(Stored entries)
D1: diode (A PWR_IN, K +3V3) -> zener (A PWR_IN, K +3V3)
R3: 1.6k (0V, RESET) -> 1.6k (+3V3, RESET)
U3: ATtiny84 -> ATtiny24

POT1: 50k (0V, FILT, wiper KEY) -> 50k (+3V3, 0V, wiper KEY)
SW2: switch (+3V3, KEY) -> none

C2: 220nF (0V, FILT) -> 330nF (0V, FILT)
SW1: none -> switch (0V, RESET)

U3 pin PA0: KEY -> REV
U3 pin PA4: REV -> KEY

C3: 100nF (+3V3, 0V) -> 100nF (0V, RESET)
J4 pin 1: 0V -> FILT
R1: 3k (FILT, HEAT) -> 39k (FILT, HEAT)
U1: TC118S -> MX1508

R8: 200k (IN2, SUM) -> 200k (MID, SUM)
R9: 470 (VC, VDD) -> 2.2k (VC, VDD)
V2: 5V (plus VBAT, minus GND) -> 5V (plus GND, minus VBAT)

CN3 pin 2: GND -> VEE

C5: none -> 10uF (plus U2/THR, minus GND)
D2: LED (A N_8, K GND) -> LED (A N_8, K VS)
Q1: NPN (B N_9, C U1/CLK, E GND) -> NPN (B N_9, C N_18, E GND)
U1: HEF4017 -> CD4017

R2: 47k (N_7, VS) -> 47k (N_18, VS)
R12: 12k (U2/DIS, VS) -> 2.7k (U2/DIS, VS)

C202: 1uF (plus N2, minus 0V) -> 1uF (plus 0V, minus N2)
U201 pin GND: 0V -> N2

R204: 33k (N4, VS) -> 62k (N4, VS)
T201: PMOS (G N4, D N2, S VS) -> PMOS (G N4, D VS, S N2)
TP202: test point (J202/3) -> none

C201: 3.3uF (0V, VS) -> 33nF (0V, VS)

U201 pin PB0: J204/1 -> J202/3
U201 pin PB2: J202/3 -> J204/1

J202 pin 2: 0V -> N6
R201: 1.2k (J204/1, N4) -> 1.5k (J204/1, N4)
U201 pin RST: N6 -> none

## EXERCISE GOAL
Within the entries above, find every line where the string "switch" occurs, and copy it.

## RESULT FOR THIS EXERCISE
SW2: switch (+3V3, KEY) -> none
SW1: none -> switch (0V, RESET)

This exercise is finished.